◆ **Assigned task**: Only the lines below between the ones containing "brown can [169,67,260,234] -> none" and "none -> green scissors [200,152,284,184]", inclusive, are to be reproduced, each exactly as it stands.

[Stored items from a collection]
^^^^

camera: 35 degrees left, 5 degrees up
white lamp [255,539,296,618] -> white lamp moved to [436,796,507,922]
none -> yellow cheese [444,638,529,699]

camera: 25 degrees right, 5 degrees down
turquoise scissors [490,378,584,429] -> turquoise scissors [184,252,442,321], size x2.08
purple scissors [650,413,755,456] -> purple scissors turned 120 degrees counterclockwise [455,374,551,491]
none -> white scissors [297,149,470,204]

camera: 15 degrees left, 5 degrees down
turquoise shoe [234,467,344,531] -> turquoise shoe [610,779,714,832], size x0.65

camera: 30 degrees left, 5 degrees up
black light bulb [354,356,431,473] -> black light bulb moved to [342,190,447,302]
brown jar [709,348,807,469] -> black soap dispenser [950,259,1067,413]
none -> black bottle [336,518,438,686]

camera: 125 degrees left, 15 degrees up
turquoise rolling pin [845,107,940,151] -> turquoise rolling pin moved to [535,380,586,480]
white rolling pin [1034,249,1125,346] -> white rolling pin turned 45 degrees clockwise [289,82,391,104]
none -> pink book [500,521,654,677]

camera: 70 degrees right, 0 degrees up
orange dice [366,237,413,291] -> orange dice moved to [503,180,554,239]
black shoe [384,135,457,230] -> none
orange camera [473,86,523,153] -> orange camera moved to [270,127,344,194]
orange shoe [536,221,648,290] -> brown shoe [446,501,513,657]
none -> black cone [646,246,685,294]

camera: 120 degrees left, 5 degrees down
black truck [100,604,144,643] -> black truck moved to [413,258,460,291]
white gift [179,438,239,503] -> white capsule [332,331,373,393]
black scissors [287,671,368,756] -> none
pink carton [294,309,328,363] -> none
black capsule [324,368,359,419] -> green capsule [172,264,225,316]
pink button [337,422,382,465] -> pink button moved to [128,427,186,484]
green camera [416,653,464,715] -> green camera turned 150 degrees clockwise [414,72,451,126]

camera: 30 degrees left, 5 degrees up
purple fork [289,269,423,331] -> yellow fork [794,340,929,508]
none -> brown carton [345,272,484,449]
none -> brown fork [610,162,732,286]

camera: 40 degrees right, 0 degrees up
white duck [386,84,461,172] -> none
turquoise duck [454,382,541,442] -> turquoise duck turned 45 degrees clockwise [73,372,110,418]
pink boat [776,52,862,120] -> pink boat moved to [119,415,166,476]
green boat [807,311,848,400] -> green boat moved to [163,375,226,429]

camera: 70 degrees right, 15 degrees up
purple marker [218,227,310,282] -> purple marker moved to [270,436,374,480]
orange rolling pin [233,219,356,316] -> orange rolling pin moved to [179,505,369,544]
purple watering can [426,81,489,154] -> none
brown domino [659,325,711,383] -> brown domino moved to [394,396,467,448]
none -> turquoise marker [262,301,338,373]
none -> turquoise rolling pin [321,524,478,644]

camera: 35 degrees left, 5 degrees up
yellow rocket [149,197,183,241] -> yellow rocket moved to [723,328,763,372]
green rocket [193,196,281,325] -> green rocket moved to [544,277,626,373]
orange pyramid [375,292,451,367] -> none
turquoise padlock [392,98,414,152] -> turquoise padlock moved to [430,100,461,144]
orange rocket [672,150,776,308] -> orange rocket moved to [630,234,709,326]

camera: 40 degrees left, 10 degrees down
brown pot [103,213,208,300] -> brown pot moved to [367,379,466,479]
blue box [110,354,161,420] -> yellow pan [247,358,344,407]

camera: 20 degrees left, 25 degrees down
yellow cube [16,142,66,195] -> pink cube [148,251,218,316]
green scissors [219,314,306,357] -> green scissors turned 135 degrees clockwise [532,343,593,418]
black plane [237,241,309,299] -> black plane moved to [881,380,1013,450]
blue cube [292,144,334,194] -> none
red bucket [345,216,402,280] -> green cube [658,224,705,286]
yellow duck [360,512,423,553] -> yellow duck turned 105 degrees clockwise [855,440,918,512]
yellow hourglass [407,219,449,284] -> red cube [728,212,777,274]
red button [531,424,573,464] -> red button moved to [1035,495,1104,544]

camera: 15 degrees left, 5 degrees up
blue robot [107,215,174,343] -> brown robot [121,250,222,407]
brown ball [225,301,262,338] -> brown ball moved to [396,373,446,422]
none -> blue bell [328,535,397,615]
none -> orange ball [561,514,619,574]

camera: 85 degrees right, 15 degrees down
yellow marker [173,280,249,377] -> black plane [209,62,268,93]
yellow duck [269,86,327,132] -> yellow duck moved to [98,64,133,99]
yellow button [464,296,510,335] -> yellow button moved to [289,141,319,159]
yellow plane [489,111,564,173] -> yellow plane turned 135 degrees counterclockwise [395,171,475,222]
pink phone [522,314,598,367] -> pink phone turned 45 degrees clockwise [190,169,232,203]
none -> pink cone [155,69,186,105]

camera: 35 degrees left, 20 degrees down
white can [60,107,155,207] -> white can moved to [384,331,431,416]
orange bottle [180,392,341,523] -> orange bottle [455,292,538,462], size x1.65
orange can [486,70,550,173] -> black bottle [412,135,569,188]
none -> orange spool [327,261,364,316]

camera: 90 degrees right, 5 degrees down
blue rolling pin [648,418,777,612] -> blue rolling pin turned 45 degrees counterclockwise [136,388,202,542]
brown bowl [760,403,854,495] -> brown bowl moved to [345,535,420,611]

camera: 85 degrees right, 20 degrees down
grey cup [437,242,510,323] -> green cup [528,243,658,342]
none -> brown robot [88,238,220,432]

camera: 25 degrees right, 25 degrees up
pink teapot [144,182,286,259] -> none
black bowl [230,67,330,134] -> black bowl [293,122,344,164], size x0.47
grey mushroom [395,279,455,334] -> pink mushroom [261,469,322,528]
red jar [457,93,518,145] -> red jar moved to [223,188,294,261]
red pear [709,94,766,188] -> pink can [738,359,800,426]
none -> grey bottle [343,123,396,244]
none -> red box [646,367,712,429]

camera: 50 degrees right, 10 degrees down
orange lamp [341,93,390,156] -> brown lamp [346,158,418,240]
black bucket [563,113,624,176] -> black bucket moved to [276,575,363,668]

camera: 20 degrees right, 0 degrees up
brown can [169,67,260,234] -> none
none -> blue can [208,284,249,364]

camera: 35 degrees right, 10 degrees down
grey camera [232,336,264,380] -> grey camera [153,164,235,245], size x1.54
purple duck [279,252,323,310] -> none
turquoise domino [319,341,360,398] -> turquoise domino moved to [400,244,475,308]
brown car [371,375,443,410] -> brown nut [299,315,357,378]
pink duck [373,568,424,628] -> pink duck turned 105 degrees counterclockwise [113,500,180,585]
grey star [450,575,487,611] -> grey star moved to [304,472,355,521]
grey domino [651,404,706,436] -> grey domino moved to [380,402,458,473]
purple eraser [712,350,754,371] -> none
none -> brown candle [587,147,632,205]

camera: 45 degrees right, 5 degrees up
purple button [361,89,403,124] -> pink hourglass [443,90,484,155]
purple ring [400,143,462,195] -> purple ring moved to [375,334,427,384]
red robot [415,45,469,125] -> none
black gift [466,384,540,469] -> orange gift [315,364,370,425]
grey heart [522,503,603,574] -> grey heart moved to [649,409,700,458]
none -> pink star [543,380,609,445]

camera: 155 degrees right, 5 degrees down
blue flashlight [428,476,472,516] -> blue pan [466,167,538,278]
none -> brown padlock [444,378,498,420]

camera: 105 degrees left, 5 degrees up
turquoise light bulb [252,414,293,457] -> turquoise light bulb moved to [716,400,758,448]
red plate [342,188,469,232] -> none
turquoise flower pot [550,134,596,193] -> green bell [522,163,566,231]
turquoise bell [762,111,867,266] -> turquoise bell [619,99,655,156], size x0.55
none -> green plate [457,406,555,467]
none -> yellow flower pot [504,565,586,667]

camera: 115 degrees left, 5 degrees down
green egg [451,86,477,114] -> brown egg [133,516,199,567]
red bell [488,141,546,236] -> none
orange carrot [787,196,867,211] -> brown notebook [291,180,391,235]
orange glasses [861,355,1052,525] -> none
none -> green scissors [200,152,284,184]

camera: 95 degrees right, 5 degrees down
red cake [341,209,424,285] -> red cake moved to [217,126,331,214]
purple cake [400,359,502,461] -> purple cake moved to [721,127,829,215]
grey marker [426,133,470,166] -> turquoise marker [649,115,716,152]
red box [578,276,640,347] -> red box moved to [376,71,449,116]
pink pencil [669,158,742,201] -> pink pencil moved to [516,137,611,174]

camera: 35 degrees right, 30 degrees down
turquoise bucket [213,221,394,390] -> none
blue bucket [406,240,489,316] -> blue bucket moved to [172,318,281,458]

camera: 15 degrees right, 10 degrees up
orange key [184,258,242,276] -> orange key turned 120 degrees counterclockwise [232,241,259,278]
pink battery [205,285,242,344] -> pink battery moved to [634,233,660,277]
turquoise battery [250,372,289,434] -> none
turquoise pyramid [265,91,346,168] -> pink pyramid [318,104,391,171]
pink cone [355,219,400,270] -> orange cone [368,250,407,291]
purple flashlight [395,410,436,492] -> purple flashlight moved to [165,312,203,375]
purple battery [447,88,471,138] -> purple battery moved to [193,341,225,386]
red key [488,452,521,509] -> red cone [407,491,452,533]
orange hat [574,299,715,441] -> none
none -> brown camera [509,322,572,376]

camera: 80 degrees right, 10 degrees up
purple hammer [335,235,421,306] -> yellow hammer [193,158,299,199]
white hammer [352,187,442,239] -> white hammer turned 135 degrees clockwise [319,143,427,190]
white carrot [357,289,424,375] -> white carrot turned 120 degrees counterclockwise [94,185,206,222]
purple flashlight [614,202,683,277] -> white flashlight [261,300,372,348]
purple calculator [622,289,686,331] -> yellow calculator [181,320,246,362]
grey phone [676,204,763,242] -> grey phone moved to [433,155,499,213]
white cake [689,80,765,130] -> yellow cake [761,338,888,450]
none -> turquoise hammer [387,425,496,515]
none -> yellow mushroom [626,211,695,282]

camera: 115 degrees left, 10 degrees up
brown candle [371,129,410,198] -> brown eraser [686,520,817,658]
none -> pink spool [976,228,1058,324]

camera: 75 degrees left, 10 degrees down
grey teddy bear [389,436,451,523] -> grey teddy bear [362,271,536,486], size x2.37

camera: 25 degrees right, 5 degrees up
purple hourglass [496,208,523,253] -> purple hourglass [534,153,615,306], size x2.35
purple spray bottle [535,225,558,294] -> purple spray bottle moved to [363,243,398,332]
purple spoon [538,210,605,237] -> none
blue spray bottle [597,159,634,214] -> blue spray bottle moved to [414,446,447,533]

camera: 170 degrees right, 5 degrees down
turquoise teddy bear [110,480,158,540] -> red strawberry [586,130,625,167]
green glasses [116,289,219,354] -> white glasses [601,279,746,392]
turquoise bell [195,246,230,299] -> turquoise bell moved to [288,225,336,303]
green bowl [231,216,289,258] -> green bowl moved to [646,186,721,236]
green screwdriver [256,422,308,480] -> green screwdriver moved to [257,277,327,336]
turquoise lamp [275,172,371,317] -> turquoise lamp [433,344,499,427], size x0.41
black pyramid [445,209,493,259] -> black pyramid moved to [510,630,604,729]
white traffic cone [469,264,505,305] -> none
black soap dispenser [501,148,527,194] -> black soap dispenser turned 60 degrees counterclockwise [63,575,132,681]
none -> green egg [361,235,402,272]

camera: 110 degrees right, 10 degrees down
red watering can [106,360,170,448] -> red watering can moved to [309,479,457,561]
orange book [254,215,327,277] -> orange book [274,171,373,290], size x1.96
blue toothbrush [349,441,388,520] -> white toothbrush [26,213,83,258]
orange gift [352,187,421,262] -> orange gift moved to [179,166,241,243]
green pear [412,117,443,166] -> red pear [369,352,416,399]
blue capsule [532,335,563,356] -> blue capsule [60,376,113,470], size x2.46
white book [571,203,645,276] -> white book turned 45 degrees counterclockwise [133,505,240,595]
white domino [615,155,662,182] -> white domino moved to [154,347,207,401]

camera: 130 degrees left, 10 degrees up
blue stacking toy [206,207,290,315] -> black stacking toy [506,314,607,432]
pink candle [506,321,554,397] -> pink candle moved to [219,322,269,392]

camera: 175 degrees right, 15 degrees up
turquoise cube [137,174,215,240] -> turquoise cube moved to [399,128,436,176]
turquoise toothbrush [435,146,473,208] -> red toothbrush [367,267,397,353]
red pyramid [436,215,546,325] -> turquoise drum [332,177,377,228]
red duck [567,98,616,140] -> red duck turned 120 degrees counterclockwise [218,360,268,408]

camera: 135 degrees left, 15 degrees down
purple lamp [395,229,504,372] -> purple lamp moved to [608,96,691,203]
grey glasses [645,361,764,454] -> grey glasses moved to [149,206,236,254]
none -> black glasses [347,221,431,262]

^^^^

◆ **Solution for this exercise**:
brown can [169,67,260,234] -> none
none -> blue can [208,284,249,364]

camera: 35 degrees right, 10 degrees down
grey camera [232,336,264,380] -> grey camera [153,164,235,245], size x1.54
purple duck [279,252,323,310] -> none
turquoise domino [319,341,360,398] -> turquoise domino moved to [400,244,475,308]
brown car [371,375,443,410] -> brown nut [299,315,357,378]
pink duck [373,568,424,628] -> pink duck turned 105 degrees counterclockwise [113,500,180,585]
grey star [450,575,487,611] -> grey star moved to [304,472,355,521]
grey domino [651,404,706,436] -> grey domino moved to [380,402,458,473]
purple eraser [712,350,754,371] -> none
none -> brown candle [587,147,632,205]

camera: 45 degrees right, 5 degrees up
purple button [361,89,403,124] -> pink hourglass [443,90,484,155]
purple ring [400,143,462,195] -> purple ring moved to [375,334,427,384]
red robot [415,45,469,125] -> none
black gift [466,384,540,469] -> orange gift [315,364,370,425]
grey heart [522,503,603,574] -> grey heart moved to [649,409,700,458]
none -> pink star [543,380,609,445]

camera: 155 degrees right, 5 degrees down
blue flashlight [428,476,472,516] -> blue pan [466,167,538,278]
none -> brown padlock [444,378,498,420]

camera: 105 degrees left, 5 degrees up
turquoise light bulb [252,414,293,457] -> turquoise light bulb moved to [716,400,758,448]
red plate [342,188,469,232] -> none
turquoise flower pot [550,134,596,193] -> green bell [522,163,566,231]
turquoise bell [762,111,867,266] -> turquoise bell [619,99,655,156], size x0.55
none -> green plate [457,406,555,467]
none -> yellow flower pot [504,565,586,667]

camera: 115 degrees left, 5 degrees down
green egg [451,86,477,114] -> brown egg [133,516,199,567]
red bell [488,141,546,236] -> none
orange carrot [787,196,867,211] -> brown notebook [291,180,391,235]
orange glasses [861,355,1052,525] -> none
none -> green scissors [200,152,284,184]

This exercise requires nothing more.